§ **Records provided**
↓↓↓

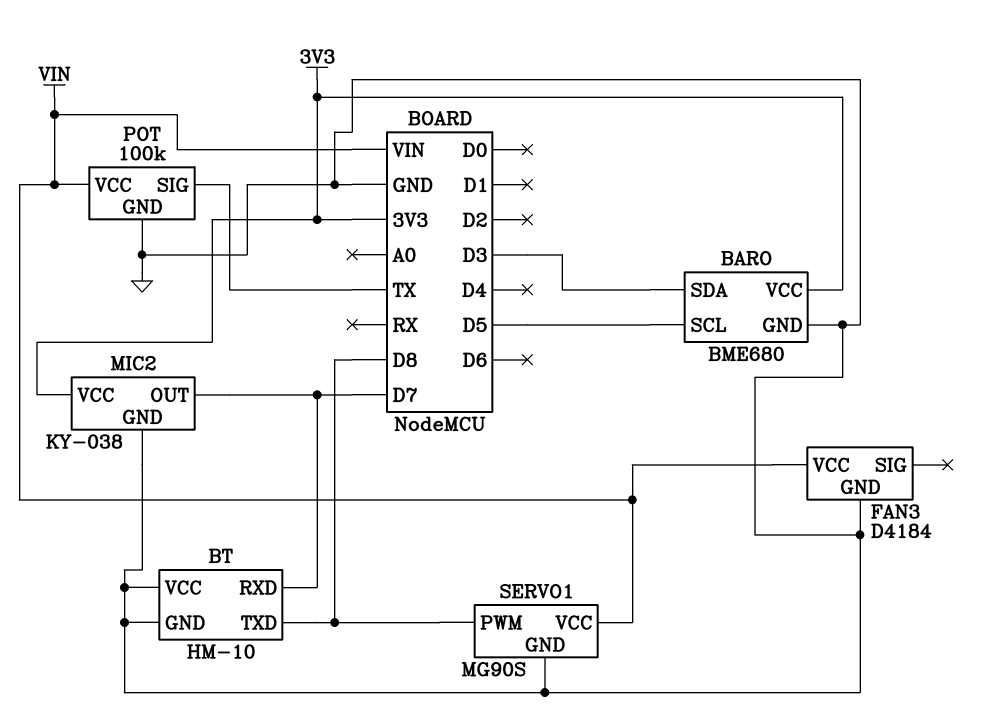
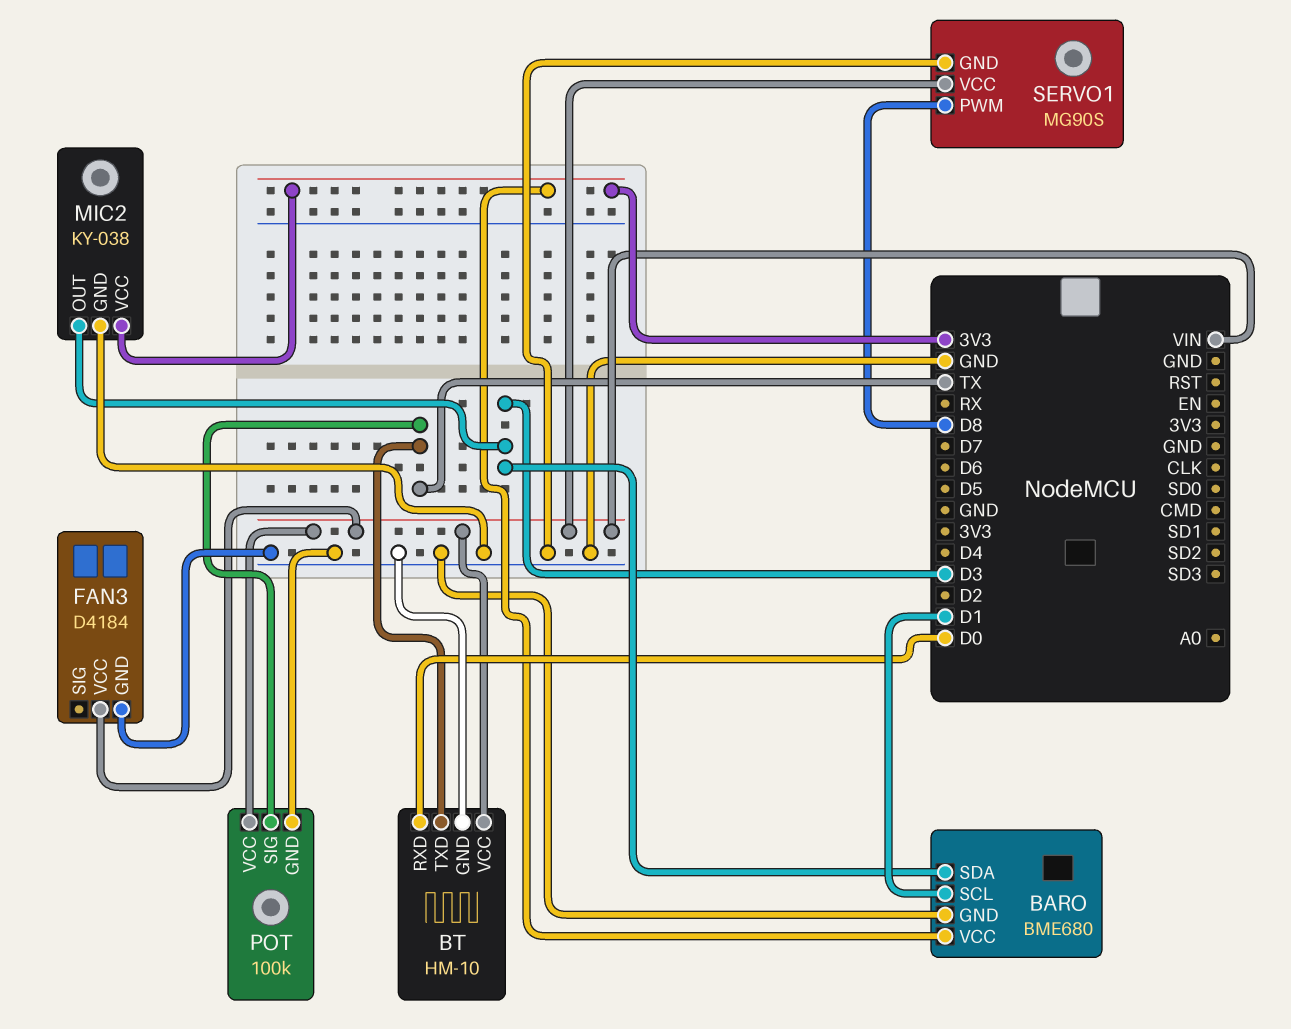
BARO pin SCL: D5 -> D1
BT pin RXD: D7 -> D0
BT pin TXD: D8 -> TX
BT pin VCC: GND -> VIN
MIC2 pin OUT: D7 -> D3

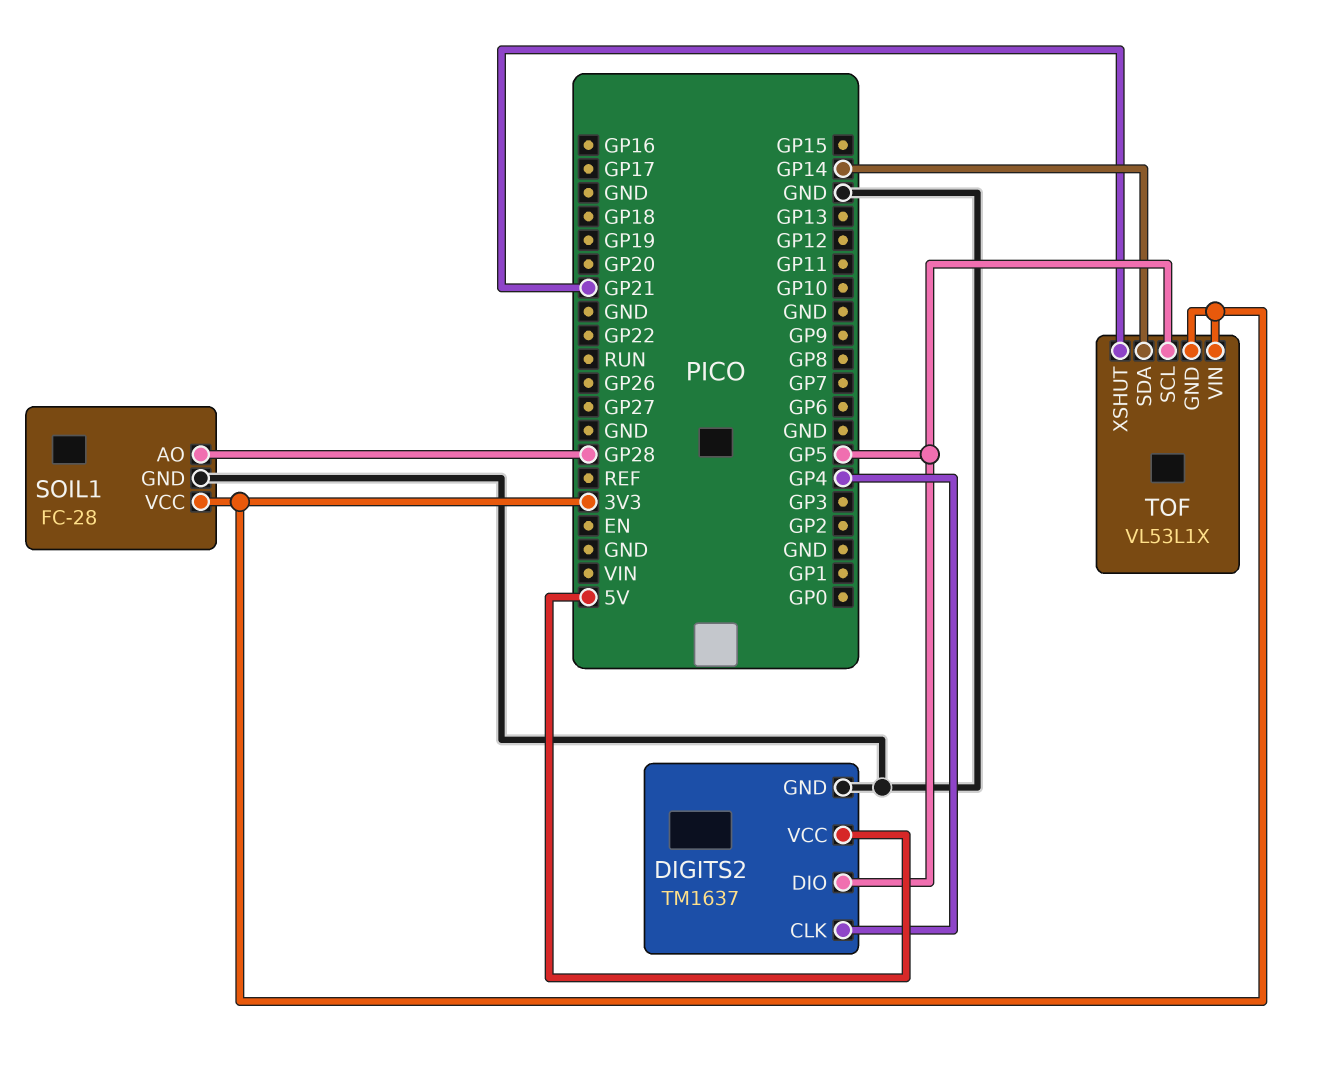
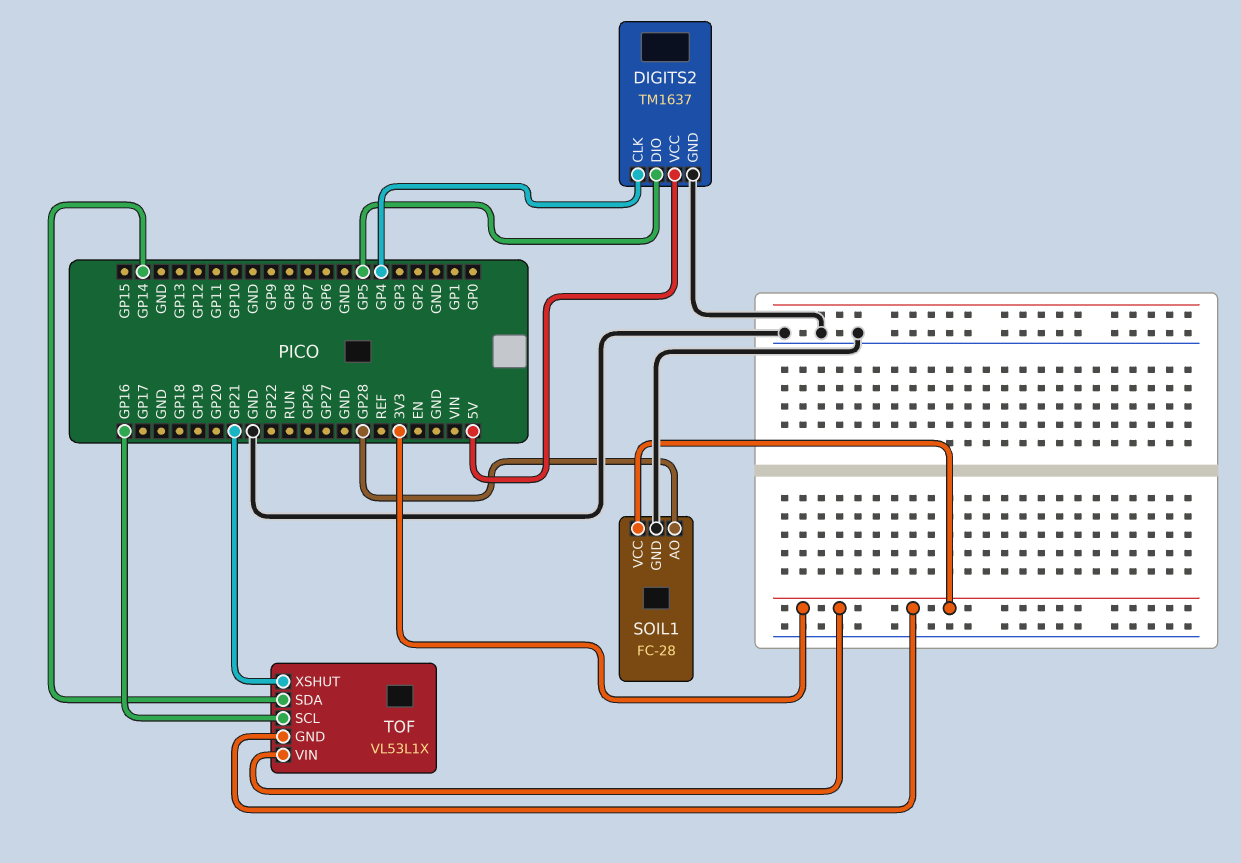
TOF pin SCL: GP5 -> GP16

↑↑↑

§ **How to complete this task**
Reproduce the entries exactly. Do not carry over any picture.

§ **Response area**
BARO pin SCL: D5 -> D1
BT pin RXD: D7 -> D0
BT pin TXD: D8 -> TX
BT pin VCC: GND -> VIN
MIC2 pin OUT: D7 -> D3

TOF pin SCL: GP5 -> GP16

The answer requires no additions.